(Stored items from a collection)
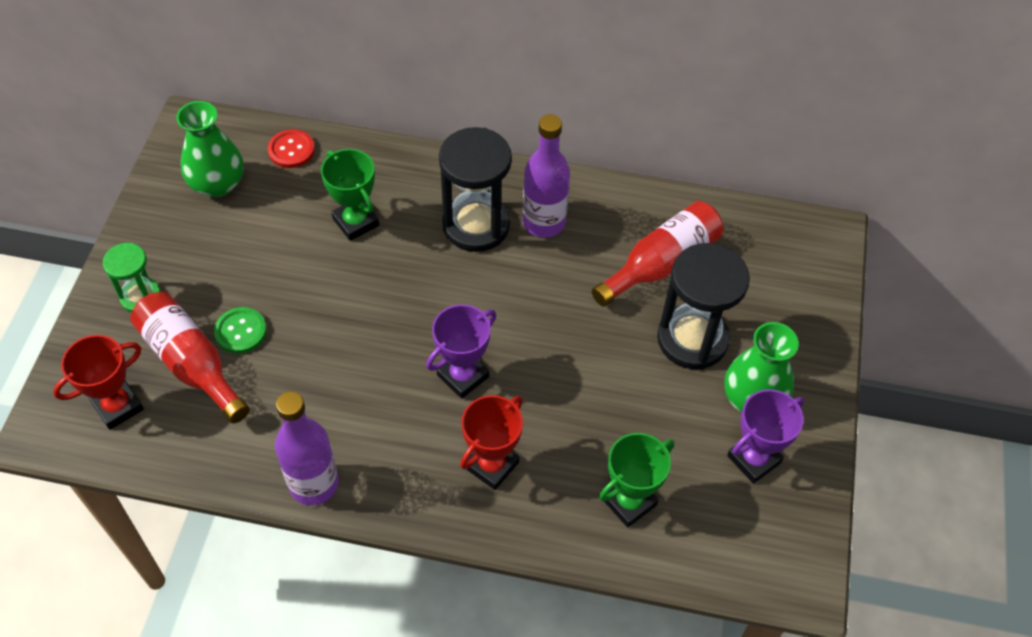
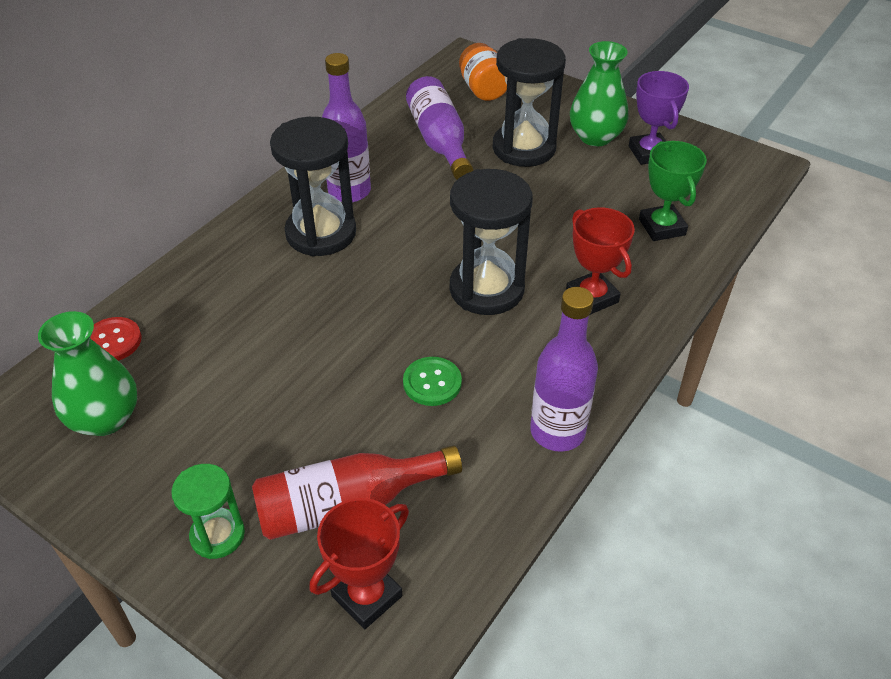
camera: 65 degrees left, 10 degrees down
red trophy [53,335,144,430] -> red trophy turned 60 degrees clockwise [309,498,409,629]
green button [214,307,267,354] -> green button moved to [403,357,462,406]
green trophy [321,149,379,241] -> none
purple trophy [426,304,496,399] -> black hourglass [450,169,533,315]
red bottle [592,201,723,307] -> purple bottle [406,76,473,180]
none -> orange jar [459,43,507,101]

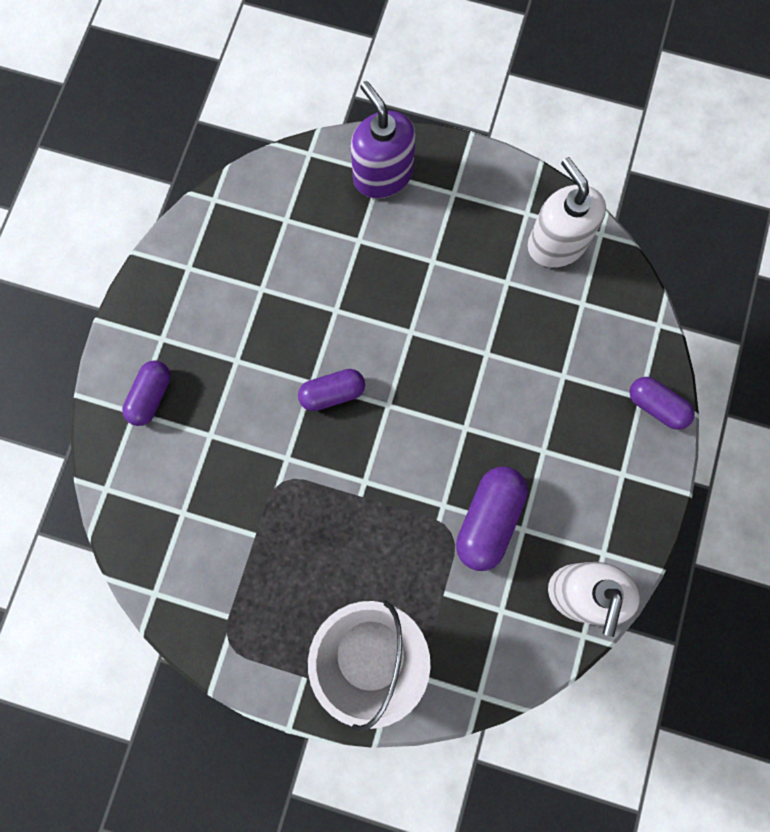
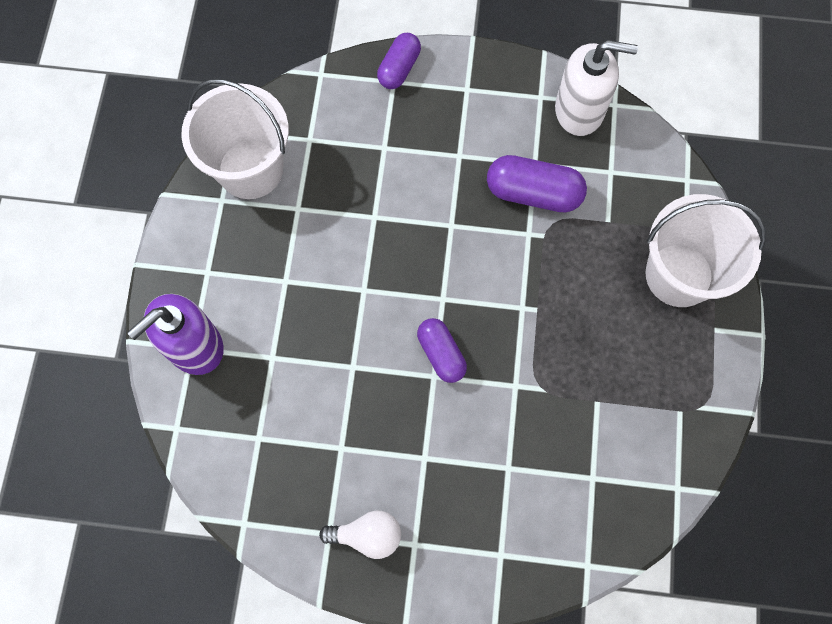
camera: 100 degrees left, 5 degrees down
purple capsule [122,361,171,426] -> none
white soap dispenser [528,157,606,268] -> white bucket [181,79,289,199]
none -> white light bulb [319,511,401,559]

TASK BRIEF: Your task is to copy exactly, and only, the lines from the line with "white soap dispenser" through the last line of the entries, both included.

ANSWER BELOW:
white soap dispenser [528,157,606,268] -> white bucket [181,79,289,199]
none -> white light bulb [319,511,401,559]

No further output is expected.